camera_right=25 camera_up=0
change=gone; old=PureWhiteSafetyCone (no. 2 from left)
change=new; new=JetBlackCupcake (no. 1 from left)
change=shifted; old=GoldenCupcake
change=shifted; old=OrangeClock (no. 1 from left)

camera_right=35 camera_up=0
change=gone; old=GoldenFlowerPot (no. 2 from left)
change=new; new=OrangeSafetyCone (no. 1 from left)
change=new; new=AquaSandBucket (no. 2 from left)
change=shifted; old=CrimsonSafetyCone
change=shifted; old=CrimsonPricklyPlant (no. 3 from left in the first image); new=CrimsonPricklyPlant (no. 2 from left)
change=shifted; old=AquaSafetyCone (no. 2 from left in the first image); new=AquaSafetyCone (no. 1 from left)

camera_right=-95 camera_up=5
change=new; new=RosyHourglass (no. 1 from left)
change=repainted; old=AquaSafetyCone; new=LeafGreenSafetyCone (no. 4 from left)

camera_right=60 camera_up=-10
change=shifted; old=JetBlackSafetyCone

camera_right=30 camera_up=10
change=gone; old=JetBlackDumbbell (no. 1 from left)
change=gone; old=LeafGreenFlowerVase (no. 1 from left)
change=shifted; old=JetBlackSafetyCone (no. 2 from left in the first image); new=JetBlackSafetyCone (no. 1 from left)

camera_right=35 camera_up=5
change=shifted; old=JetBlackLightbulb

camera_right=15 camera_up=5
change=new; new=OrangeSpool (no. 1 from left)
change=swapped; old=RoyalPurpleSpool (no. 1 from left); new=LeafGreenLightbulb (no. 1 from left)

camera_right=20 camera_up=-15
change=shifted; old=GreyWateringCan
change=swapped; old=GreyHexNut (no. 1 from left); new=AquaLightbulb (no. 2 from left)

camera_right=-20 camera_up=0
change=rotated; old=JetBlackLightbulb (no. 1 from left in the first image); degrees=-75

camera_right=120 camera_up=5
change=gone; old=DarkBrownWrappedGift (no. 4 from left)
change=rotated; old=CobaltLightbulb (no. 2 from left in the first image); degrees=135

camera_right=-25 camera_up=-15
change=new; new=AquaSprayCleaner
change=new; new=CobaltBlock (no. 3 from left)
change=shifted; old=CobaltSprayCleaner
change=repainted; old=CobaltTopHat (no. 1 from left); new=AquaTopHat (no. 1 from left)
-*-
-- ACTION ITEM --
Your reply should contain every record, unchanged and complete.

-- TASK SOLUTION --
camera_right=25 camera_up=0
change=gone; old=PureWhiteSafetyCone (no. 2 from left)
change=new; new=JetBlackCupcake (no. 1 from left)
change=shifted; old=GoldenCupcake
change=shifted; old=OrangeClock (no. 1 from left)

camera_right=35 camera_up=0
change=gone; old=GoldenFlowerPot (no. 2 from left)
change=new; new=OrangeSafetyCone (no. 1 from left)
change=new; new=AquaSandBucket (no. 2 from left)
change=shifted; old=CrimsonSafetyCone
change=shifted; old=CrimsonPricklyPlant (no. 3 from left in the first image); new=CrimsonPricklyPlant (no. 2 from left)
change=shifted; old=AquaSafetyCone (no. 2 from left in the first image); new=AquaSafetyCone (no. 1 from left)

camera_right=-95 camera_up=5
change=new; new=RosyHourglass (no. 1 from left)
change=repainted; old=AquaSafetyCone; new=LeafGreenSafetyCone (no. 4 from left)

camera_right=60 camera_up=-10
change=shifted; old=JetBlackSafetyCone

camera_right=30 camera_up=10
change=gone; old=JetBlackDumbbell (no. 1 from left)
change=gone; old=LeafGreenFlowerVase (no. 1 from left)
change=shifted; old=JetBlackSafetyCone (no. 2 from left in the first image); new=JetBlackSafetyCone (no. 1 from left)

camera_right=35 camera_up=5
change=shifted; old=JetBlackLightbulb

camera_right=15 camera_up=5
change=new; new=OrangeSpool (no. 1 from left)
change=swapped; old=RoyalPurpleSpool (no. 1 from left); new=LeafGreenLightbulb (no. 1 from left)

camera_right=20 camera_up=-15
change=shifted; old=GreyWateringCan
change=swapped; old=GreyHexNut (no. 1 from left); new=AquaLightbulb (no. 2 from left)

camera_right=-20 camera_up=0
change=rotated; old=JetBlackLightbulb (no. 1 from left in the first image); degrees=-75

camera_right=120 camera_up=5
change=gone; old=DarkBrownWrappedGift (no. 4 from left)
change=rotated; old=CobaltLightbulb (no. 2 from left in the first image); degrees=135

camera_right=-25 camera_up=-15
change=new; new=AquaSprayCleaner
change=new; new=CobaltBlock (no. 3 from left)
change=shifted; old=CobaltSprayCleaner
change=repainted; old=CobaltTopHat (no. 1 from left); new=AquaTopHat (no. 1 from left)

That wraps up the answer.